Stored items from a collection
_ _ _
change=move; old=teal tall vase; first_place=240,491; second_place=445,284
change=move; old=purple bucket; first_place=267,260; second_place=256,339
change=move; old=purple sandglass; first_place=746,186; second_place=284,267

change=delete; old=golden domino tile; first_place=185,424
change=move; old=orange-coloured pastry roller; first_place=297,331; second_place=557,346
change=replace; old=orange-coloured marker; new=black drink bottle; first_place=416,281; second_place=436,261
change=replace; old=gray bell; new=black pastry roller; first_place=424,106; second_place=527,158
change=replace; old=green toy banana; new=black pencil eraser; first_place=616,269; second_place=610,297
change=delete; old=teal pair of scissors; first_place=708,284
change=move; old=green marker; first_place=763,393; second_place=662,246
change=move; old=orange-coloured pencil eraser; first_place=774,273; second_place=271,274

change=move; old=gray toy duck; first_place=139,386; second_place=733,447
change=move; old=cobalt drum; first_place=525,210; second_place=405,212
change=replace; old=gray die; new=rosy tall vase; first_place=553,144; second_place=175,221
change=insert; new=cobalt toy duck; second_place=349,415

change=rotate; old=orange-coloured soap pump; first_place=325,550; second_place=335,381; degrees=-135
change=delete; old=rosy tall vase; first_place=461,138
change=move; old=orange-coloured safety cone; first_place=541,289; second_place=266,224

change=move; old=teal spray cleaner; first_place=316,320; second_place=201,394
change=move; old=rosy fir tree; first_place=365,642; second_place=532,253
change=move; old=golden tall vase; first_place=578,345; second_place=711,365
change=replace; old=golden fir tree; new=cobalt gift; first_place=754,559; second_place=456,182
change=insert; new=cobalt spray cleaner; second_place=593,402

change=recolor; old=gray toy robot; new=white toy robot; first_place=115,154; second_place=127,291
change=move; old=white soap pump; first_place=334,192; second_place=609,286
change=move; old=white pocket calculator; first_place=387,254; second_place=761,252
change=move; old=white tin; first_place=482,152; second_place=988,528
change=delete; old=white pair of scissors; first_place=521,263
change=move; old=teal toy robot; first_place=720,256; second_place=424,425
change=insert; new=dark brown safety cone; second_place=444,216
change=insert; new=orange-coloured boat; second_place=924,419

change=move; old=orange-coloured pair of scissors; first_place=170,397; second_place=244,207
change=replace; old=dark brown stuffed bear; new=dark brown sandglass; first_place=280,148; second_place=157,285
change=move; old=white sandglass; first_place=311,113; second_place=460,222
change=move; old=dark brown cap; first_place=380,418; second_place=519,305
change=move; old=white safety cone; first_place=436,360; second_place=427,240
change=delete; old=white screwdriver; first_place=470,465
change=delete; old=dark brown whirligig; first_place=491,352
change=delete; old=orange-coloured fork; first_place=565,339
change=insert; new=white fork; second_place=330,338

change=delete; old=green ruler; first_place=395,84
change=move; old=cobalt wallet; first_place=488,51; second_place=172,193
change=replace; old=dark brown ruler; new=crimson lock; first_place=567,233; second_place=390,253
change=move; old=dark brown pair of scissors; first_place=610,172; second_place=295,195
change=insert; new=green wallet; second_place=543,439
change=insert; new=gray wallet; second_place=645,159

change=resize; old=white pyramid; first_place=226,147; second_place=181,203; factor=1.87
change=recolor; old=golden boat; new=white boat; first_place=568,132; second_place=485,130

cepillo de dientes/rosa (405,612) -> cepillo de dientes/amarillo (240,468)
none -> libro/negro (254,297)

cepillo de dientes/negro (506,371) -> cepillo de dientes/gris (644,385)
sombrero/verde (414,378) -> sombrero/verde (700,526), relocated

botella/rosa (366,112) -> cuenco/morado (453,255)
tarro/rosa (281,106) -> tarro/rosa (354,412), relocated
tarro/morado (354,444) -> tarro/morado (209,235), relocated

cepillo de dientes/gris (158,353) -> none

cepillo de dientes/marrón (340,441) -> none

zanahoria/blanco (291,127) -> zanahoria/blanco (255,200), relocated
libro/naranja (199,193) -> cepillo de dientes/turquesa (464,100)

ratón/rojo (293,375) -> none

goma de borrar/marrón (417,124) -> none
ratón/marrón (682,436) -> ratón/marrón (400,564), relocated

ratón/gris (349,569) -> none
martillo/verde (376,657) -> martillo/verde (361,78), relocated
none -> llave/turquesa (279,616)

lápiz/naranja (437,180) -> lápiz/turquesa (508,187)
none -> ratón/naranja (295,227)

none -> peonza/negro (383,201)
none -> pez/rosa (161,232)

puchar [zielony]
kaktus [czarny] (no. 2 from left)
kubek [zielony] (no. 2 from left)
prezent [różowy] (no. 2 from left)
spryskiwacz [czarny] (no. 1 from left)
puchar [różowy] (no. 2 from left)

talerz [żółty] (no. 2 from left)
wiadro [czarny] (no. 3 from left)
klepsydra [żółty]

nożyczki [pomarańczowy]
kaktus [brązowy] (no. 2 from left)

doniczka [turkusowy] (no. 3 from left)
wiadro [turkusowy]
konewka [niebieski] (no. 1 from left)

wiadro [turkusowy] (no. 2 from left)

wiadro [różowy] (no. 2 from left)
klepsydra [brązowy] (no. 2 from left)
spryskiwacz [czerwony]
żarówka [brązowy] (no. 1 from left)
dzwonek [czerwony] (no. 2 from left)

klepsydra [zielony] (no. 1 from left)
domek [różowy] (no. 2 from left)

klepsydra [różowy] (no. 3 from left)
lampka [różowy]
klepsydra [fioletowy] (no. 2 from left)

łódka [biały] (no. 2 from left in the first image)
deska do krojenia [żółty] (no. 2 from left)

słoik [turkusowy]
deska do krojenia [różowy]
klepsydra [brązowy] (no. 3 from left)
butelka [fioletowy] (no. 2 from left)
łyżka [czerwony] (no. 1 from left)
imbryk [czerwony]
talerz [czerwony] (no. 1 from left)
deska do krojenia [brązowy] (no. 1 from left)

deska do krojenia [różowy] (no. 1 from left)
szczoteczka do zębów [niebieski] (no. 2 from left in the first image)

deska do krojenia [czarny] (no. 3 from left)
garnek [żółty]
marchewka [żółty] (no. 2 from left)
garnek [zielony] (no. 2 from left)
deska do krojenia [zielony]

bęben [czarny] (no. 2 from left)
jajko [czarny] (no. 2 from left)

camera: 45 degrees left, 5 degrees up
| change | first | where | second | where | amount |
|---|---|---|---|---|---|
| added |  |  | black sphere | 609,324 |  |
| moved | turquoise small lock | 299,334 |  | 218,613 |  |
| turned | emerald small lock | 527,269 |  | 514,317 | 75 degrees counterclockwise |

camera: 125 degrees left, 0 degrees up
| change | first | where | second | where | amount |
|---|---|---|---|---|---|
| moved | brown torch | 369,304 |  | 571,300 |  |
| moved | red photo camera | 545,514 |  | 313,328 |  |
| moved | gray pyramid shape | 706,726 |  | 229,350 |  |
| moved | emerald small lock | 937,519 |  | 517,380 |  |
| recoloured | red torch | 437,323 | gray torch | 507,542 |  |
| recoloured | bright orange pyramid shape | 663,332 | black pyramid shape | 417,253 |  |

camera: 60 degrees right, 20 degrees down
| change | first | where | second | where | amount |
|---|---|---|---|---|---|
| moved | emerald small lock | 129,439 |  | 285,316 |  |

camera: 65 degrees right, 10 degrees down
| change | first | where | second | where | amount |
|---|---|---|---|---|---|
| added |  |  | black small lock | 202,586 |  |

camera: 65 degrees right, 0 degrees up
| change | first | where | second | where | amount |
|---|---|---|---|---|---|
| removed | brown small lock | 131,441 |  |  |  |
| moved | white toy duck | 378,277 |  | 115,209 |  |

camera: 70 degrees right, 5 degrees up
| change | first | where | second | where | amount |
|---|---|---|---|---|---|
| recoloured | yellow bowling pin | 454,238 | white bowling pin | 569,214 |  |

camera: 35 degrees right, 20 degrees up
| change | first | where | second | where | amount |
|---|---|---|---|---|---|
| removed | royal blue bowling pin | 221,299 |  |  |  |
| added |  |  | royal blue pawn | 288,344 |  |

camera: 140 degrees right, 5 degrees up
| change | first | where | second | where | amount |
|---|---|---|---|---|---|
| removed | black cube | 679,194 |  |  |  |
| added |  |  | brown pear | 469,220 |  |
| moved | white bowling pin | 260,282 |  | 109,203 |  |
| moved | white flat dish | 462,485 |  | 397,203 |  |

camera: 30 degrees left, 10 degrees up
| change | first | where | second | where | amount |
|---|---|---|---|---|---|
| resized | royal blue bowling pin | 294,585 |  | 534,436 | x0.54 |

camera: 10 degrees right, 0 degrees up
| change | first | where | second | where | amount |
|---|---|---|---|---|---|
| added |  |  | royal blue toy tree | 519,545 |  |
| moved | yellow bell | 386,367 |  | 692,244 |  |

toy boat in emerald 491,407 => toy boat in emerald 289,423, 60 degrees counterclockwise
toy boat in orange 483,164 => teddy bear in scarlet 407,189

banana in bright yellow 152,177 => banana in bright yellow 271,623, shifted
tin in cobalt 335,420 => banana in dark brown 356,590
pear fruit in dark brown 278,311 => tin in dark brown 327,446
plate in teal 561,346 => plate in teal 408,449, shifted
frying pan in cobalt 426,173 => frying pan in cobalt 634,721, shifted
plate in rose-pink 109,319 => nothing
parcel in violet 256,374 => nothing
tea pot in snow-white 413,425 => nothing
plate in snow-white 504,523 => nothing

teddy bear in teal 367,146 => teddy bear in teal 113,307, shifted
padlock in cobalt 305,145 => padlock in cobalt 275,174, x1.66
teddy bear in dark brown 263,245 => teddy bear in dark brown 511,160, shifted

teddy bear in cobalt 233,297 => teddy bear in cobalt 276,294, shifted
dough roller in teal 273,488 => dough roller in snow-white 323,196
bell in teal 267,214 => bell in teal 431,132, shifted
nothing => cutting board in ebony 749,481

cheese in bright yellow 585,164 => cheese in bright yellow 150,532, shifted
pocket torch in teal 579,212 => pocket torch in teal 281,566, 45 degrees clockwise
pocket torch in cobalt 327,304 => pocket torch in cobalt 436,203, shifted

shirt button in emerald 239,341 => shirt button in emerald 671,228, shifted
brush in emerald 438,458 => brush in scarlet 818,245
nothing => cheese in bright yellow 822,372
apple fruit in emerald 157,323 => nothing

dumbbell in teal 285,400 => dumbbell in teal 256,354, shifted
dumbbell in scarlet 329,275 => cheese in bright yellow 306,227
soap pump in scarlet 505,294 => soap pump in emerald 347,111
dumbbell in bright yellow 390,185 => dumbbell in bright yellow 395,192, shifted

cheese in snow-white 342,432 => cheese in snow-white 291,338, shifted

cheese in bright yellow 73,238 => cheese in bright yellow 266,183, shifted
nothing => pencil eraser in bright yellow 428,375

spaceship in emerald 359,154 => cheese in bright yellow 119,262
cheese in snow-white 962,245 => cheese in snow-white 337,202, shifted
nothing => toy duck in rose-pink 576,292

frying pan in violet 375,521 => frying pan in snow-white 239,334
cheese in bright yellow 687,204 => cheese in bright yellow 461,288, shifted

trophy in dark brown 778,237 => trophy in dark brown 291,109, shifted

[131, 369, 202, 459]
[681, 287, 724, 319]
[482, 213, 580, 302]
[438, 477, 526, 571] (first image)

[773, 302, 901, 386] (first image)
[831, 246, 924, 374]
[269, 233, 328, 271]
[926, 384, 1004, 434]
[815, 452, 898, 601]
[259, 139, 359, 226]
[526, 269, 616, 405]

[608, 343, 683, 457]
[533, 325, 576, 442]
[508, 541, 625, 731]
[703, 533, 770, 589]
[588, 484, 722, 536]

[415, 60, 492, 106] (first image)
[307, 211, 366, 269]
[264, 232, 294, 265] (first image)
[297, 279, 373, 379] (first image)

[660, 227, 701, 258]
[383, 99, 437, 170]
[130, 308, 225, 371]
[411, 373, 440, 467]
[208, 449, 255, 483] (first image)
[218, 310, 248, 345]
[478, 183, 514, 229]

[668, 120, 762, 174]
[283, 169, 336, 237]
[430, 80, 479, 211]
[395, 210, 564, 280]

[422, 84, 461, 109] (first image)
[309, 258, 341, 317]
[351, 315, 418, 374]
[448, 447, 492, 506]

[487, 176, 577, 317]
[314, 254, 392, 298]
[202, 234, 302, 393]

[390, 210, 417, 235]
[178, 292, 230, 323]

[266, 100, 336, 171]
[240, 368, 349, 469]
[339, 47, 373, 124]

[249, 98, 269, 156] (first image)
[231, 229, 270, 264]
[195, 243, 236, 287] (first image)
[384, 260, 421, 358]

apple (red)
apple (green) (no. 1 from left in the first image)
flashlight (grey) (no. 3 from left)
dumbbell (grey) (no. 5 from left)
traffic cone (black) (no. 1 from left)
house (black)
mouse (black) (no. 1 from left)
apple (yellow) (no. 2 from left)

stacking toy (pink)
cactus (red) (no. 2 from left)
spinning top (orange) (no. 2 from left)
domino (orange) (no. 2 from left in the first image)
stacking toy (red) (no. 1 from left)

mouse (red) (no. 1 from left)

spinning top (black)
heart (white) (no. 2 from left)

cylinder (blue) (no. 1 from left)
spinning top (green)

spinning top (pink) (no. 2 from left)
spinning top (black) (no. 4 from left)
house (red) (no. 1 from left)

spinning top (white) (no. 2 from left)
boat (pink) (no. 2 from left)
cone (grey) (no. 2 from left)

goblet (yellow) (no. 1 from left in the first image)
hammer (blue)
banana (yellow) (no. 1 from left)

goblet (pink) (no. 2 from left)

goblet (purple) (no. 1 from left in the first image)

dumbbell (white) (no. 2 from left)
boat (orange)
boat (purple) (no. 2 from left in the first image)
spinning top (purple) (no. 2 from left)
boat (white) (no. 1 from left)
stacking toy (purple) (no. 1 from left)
_ _ _
Write out the lines of the entries, word for word, from the first through the one containing "change=move; old=purple bucket;", and stop at that line.

PROBLEM SOLUTION.
change=move; old=teal tall vase; first_place=240,491; second_place=445,284
change=move; old=purple bucket; first_place=267,260; second_place=256,339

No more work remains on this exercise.